# MATERIAL FOR THIS TASK
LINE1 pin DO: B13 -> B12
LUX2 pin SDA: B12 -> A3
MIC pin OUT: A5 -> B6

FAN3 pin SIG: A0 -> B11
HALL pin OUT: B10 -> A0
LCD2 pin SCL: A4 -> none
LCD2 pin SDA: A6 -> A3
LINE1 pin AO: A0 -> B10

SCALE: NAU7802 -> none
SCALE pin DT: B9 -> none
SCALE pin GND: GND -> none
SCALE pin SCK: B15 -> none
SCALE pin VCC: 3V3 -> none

--

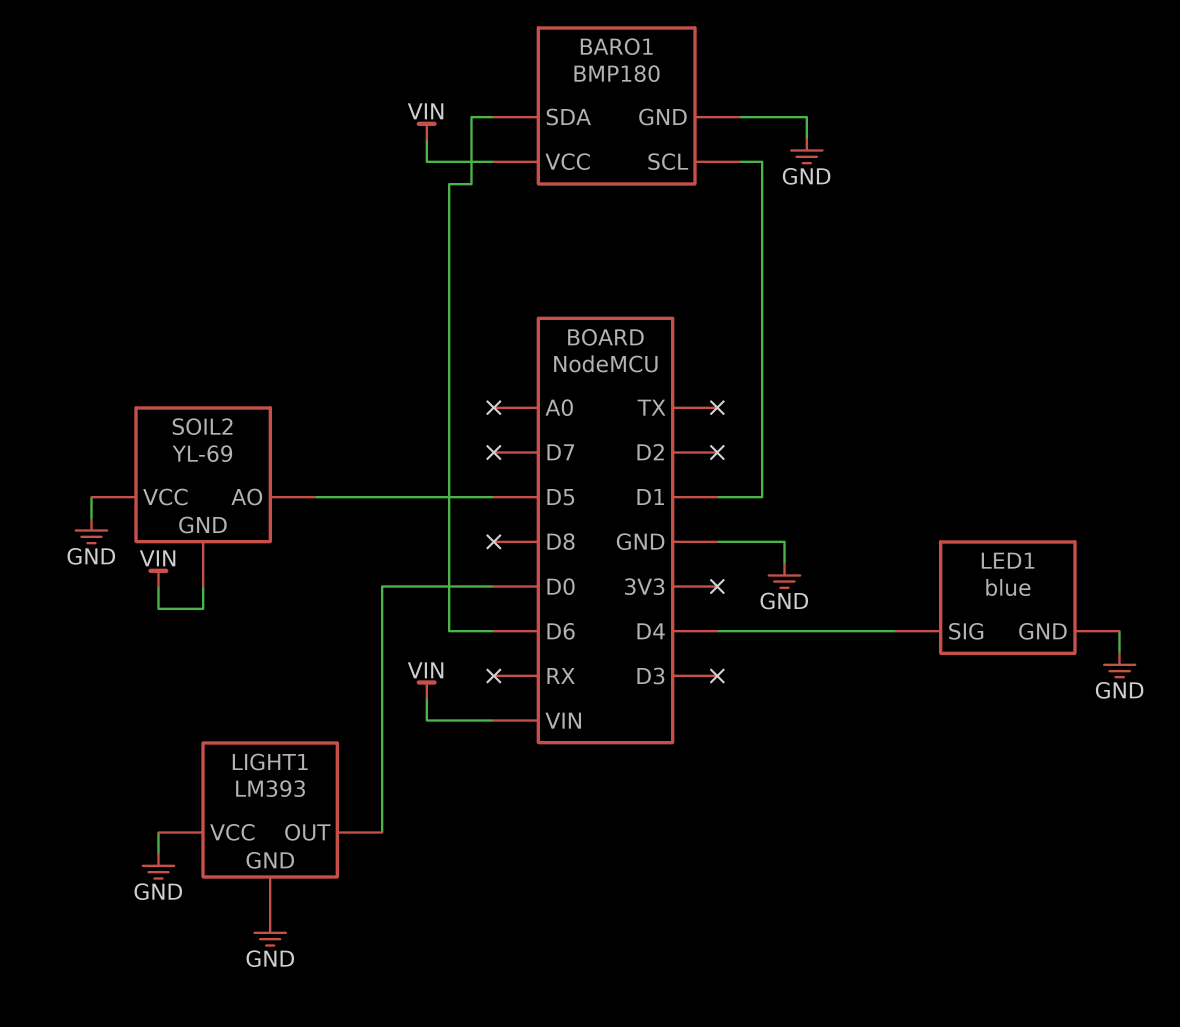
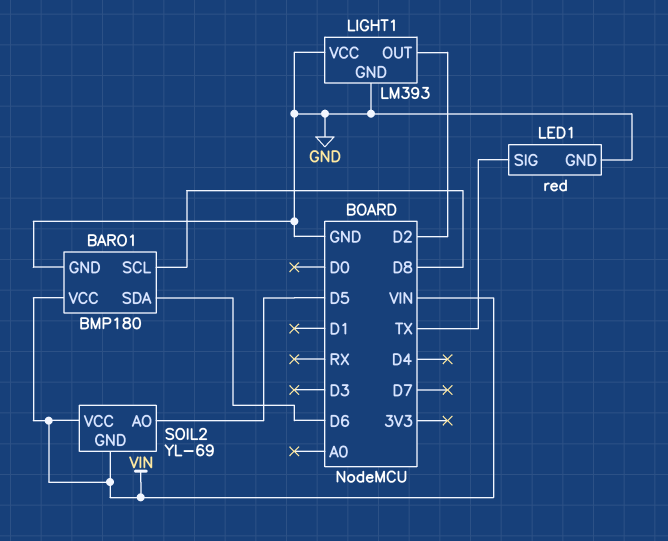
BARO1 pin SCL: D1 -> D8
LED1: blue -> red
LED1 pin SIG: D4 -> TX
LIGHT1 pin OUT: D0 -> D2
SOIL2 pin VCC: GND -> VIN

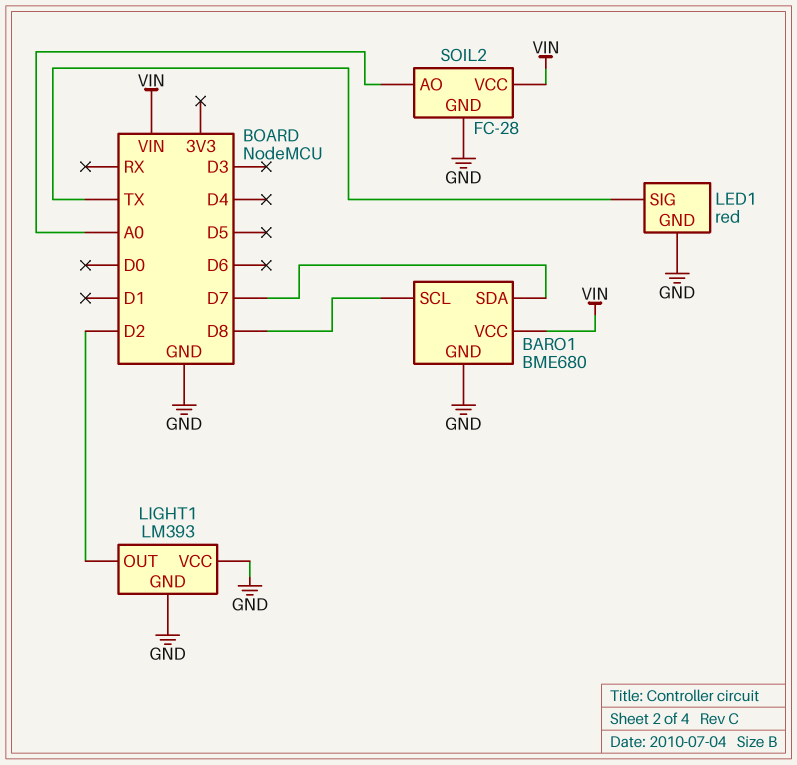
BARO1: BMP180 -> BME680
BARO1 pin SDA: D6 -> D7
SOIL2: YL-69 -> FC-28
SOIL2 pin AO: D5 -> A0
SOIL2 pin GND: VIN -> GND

# YOUR GOAL
What lines above run from the one with "SOIL2 pin VCC: GND -> VIN" to the one with "SOIL2 pin GND: VIN -> GND"? Give them again exactly, ends included, and leave the pictures out.

# RESPONSE AREA
SOIL2 pin VCC: GND -> VIN

BARO1: BMP180 -> BME680
BARO1 pin SDA: D6 -> D7
SOIL2: YL-69 -> FC-28
SOIL2 pin AO: D5 -> A0
SOIL2 pin GND: VIN -> GND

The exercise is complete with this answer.